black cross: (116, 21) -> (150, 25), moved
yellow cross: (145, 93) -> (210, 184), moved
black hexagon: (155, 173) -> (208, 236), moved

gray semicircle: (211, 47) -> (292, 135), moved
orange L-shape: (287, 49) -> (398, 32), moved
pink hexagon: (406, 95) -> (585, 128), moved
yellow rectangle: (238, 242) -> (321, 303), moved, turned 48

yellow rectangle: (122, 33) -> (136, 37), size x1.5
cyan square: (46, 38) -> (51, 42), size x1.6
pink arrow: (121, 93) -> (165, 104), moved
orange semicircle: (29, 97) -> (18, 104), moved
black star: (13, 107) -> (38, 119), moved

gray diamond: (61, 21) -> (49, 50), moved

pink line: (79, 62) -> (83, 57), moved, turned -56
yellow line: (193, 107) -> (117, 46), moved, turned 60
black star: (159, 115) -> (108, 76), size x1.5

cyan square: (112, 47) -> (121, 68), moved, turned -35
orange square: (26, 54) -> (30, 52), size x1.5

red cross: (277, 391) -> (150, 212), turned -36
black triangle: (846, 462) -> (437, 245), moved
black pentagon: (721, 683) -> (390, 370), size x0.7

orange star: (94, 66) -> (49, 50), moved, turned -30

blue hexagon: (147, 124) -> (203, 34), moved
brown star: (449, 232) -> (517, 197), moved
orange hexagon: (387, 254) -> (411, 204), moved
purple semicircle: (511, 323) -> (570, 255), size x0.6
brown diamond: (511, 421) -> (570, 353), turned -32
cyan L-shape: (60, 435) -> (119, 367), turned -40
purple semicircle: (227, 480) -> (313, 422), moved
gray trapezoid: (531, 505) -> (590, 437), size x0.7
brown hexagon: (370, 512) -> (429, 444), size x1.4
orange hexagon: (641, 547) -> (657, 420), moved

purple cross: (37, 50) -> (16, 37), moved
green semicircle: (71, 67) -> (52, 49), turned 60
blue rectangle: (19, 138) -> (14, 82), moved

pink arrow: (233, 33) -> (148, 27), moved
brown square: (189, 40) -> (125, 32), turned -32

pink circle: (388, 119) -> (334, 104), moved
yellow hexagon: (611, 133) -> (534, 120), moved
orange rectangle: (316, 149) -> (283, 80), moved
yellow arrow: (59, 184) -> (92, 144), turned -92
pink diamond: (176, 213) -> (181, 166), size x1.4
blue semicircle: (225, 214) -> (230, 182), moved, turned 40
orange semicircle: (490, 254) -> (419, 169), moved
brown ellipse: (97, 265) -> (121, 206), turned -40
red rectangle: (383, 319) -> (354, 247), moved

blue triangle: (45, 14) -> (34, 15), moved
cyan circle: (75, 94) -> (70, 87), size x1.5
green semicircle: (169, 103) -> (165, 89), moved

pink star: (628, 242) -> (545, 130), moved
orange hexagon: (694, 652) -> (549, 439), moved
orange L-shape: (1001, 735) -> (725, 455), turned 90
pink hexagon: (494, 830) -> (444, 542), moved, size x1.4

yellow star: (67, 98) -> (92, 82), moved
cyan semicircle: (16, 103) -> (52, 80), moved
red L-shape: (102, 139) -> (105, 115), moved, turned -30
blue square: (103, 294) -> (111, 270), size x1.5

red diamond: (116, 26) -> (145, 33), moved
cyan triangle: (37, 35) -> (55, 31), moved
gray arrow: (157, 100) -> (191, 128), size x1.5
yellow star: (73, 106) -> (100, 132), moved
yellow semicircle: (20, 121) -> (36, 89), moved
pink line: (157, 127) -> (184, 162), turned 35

What is needed:
Would you set down all of the entries again, word for word?

Written reply:
black cross: (116, 21) -> (150, 25), moved
yellow cross: (145, 93) -> (210, 184), moved
black hexagon: (155, 173) -> (208, 236), moved

gray semicircle: (211, 47) -> (292, 135), moved
orange L-shape: (287, 49) -> (398, 32), moved
pink hexagon: (406, 95) -> (585, 128), moved
yellow rectangle: (238, 242) -> (321, 303), moved, turned 48

yellow rectangle: (122, 33) -> (136, 37), size x1.5
cyan square: (46, 38) -> (51, 42), size x1.6
pink arrow: (121, 93) -> (165, 104), moved
orange semicircle: (29, 97) -> (18, 104), moved
black star: (13, 107) -> (38, 119), moved

gray diamond: (61, 21) -> (49, 50), moved

pink line: (79, 62) -> (83, 57), moved, turned -56
yellow line: (193, 107) -> (117, 46), moved, turned 60
black star: (159, 115) -> (108, 76), size x1.5

cyan square: (112, 47) -> (121, 68), moved, turned -35
orange square: (26, 54) -> (30, 52), size x1.5

red cross: (277, 391) -> (150, 212), turned -36
black triangle: (846, 462) -> (437, 245), moved
black pentagon: (721, 683) -> (390, 370), size x0.7

orange star: (94, 66) -> (49, 50), moved, turned -30

blue hexagon: (147, 124) -> (203, 34), moved
brown star: (449, 232) -> (517, 197), moved
orange hexagon: (387, 254) -> (411, 204), moved
purple semicircle: (511, 323) -> (570, 255), size x0.6
brown diamond: (511, 421) -> (570, 353), turned -32
cyan L-shape: (60, 435) -> (119, 367), turned -40
purple semicircle: (227, 480) -> (313, 422), moved
gray trapezoid: (531, 505) -> (590, 437), size x0.7
brown hexagon: (370, 512) -> (429, 444), size x1.4
orange hexagon: (641, 547) -> (657, 420), moved

purple cross: (37, 50) -> (16, 37), moved
green semicircle: (71, 67) -> (52, 49), turned 60
blue rectangle: (19, 138) -> (14, 82), moved

pink arrow: (233, 33) -> (148, 27), moved
brown square: (189, 40) -> (125, 32), turned -32

pink circle: (388, 119) -> (334, 104), moved
yellow hexagon: (611, 133) -> (534, 120), moved
orange rectangle: (316, 149) -> (283, 80), moved
yellow arrow: (59, 184) -> (92, 144), turned -92
pink diamond: (176, 213) -> (181, 166), size x1.4
blue semicircle: (225, 214) -> (230, 182), moved, turned 40
orange semicircle: (490, 254) -> (419, 169), moved
brown ellipse: (97, 265) -> (121, 206), turned -40
red rectangle: (383, 319) -> (354, 247), moved

blue triangle: (45, 14) -> (34, 15), moved
cyan circle: (75, 94) -> (70, 87), size x1.5
green semicircle: (169, 103) -> (165, 89), moved

pink star: (628, 242) -> (545, 130), moved
orange hexagon: (694, 652) -> (549, 439), moved
orange L-shape: (1001, 735) -> (725, 455), turned 90
pink hexagon: (494, 830) -> (444, 542), moved, size x1.4

yellow star: (67, 98) -> (92, 82), moved
cyan semicircle: (16, 103) -> (52, 80), moved
red L-shape: (102, 139) -> (105, 115), moved, turned -30
blue square: (103, 294) -> (111, 270), size x1.5

red diamond: (116, 26) -> (145, 33), moved
cyan triangle: (37, 35) -> (55, 31), moved
gray arrow: (157, 100) -> (191, 128), size x1.5
yellow star: (73, 106) -> (100, 132), moved
yellow semicircle: (20, 121) -> (36, 89), moved
pink line: (157, 127) -> (184, 162), turned 35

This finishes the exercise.